:: Extracted material ::
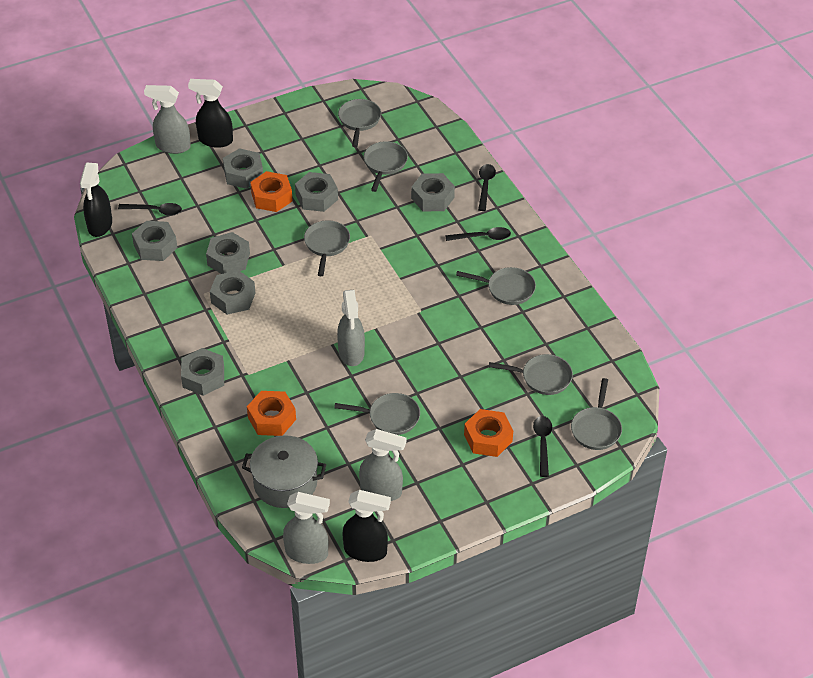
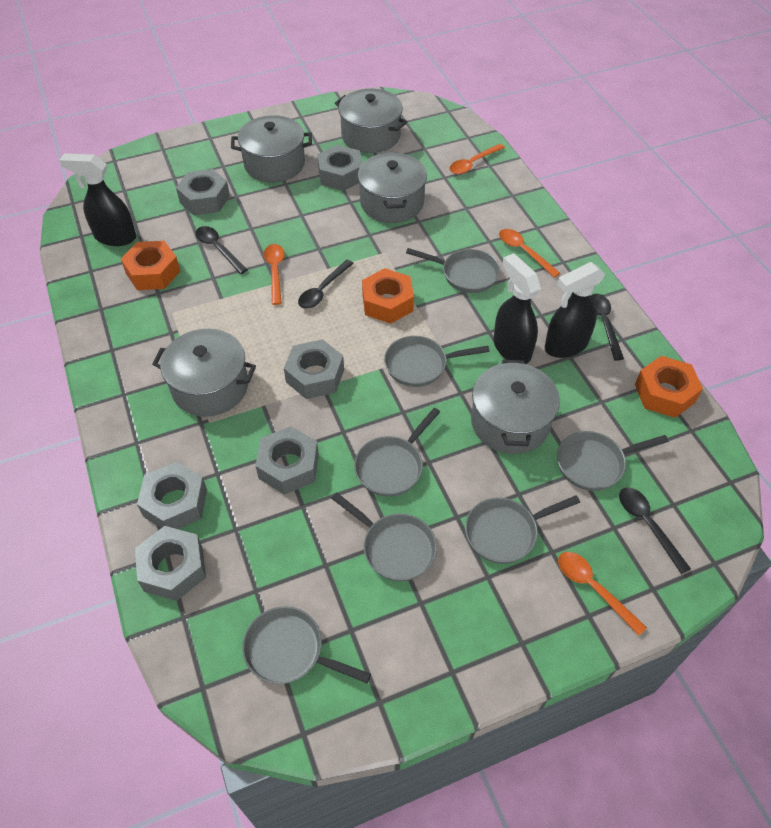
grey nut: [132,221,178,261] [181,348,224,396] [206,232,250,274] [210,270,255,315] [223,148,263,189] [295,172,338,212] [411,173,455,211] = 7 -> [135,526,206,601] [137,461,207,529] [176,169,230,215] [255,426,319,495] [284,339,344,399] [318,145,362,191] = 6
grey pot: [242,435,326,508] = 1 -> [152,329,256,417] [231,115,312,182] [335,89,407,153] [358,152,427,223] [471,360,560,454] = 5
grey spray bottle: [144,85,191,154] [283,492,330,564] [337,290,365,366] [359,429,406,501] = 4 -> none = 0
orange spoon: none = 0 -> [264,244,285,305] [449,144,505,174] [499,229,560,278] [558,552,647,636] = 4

...

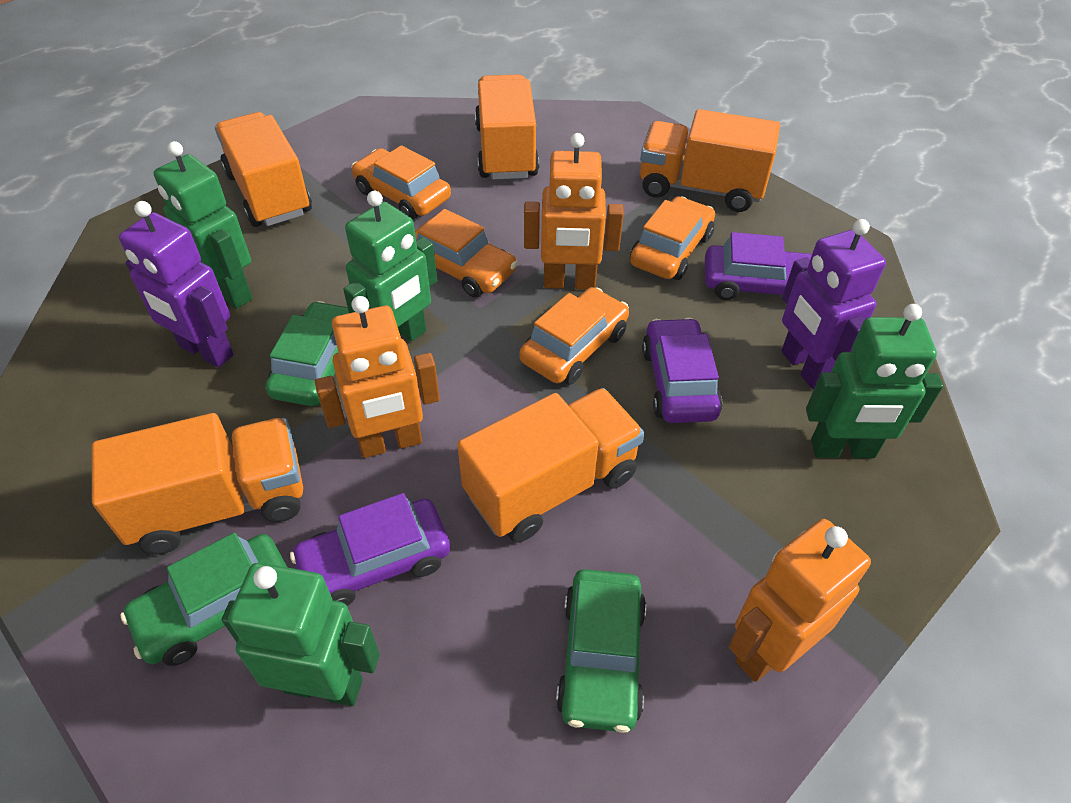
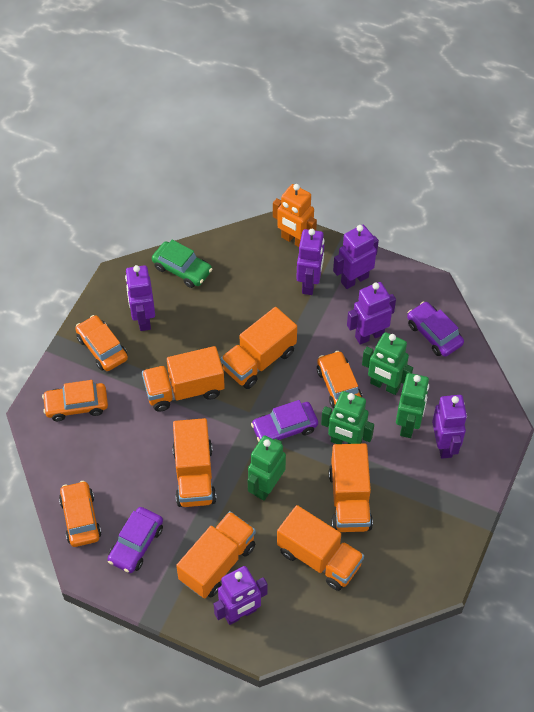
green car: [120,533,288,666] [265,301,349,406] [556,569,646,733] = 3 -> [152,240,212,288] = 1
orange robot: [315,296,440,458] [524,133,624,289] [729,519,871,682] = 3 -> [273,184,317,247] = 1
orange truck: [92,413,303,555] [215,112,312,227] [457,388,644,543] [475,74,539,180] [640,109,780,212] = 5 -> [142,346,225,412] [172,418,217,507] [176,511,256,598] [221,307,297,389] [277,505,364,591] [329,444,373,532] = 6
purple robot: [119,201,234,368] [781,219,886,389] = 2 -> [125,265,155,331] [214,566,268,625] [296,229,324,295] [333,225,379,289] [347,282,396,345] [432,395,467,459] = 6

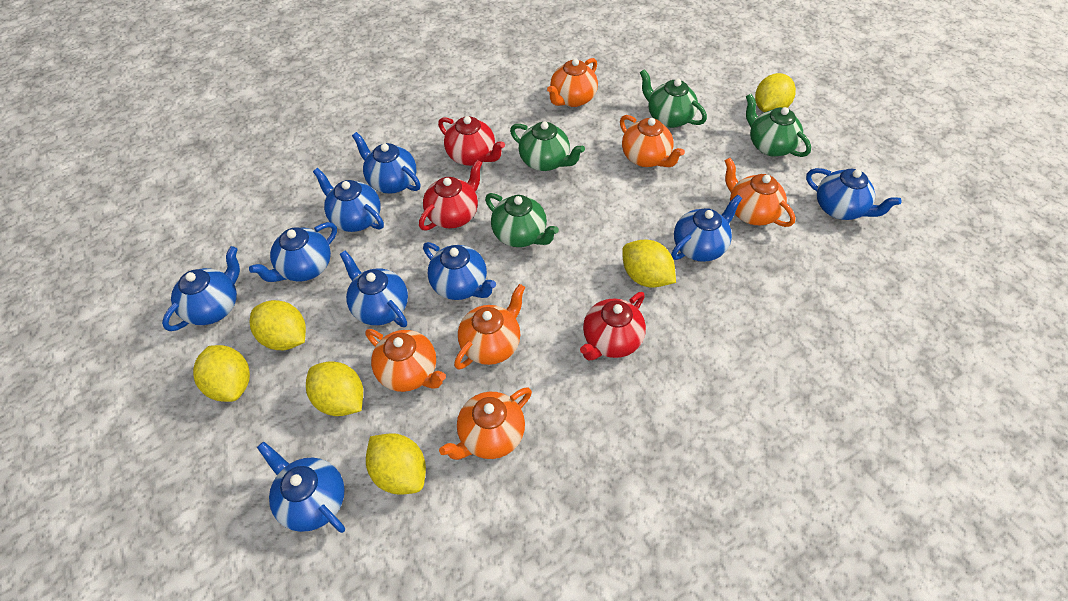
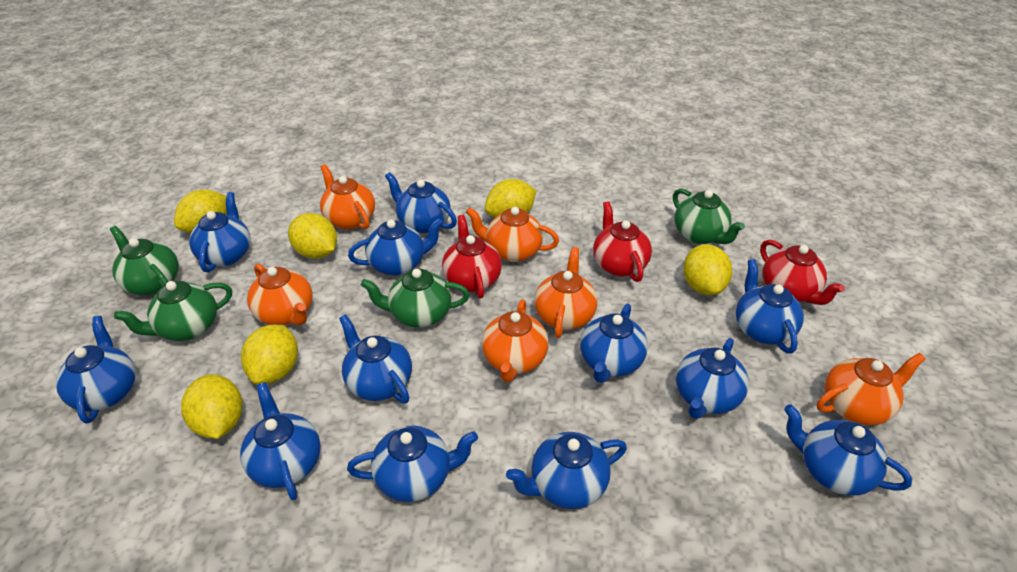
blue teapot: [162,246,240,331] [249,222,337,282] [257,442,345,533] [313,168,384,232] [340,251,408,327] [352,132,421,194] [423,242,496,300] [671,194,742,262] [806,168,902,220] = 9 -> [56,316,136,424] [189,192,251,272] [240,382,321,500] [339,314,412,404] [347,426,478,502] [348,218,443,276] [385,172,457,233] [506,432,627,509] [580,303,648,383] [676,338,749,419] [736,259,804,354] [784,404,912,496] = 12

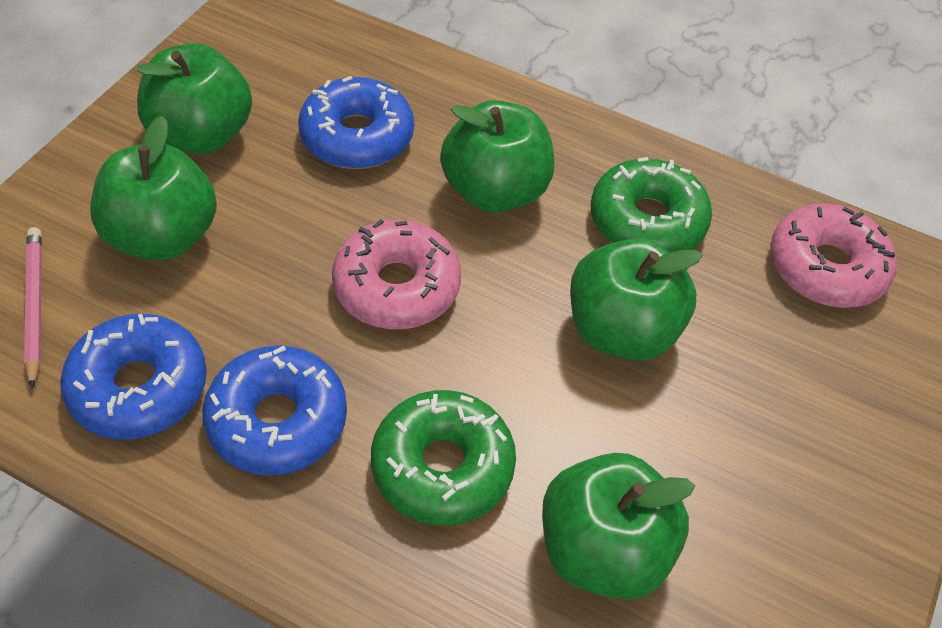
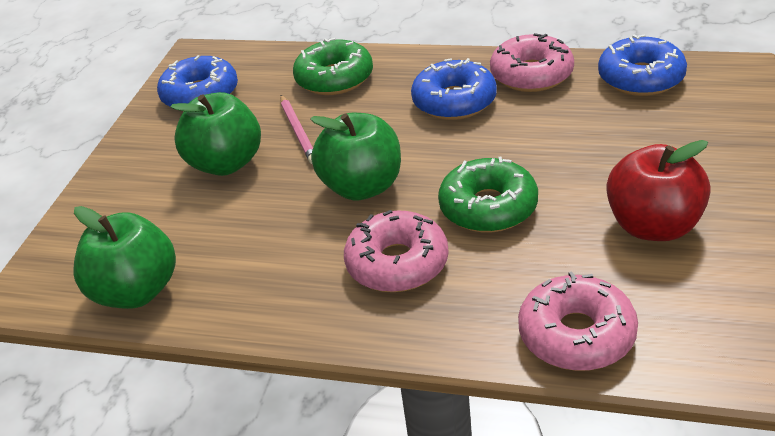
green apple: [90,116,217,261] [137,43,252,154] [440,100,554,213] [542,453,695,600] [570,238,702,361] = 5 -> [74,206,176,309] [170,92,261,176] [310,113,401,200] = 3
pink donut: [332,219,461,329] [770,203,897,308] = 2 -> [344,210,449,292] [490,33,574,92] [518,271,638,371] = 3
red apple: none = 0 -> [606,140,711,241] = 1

:: What the task requires ::
Transcribe the lines above exactly, beginning at the one with "purple robot: [119,201,234,368]" and ending at the one with "red apple: none = 0 -> [606,140,711,241] = 1". Include both; exclude the pictures.

:: Result of the task ::
purple robot: [119,201,234,368] [781,219,886,389] = 2 -> [125,265,155,331] [214,566,268,625] [296,229,324,295] [333,225,379,289] [347,282,396,345] [432,395,467,459] = 6

blue teapot: [162,246,240,331] [249,222,337,282] [257,442,345,533] [313,168,384,232] [340,251,408,327] [352,132,421,194] [423,242,496,300] [671,194,742,262] [806,168,902,220] = 9 -> [56,316,136,424] [189,192,251,272] [240,382,321,500] [339,314,412,404] [347,426,478,502] [348,218,443,276] [385,172,457,233] [506,432,627,509] [580,303,648,383] [676,338,749,419] [736,259,804,354] [784,404,912,496] = 12

green apple: [90,116,217,261] [137,43,252,154] [440,100,554,213] [542,453,695,600] [570,238,702,361] = 5 -> [74,206,176,309] [170,92,261,176] [310,113,401,200] = 3
pink donut: [332,219,461,329] [770,203,897,308] = 2 -> [344,210,449,292] [490,33,574,92] [518,271,638,371] = 3
red apple: none = 0 -> [606,140,711,241] = 1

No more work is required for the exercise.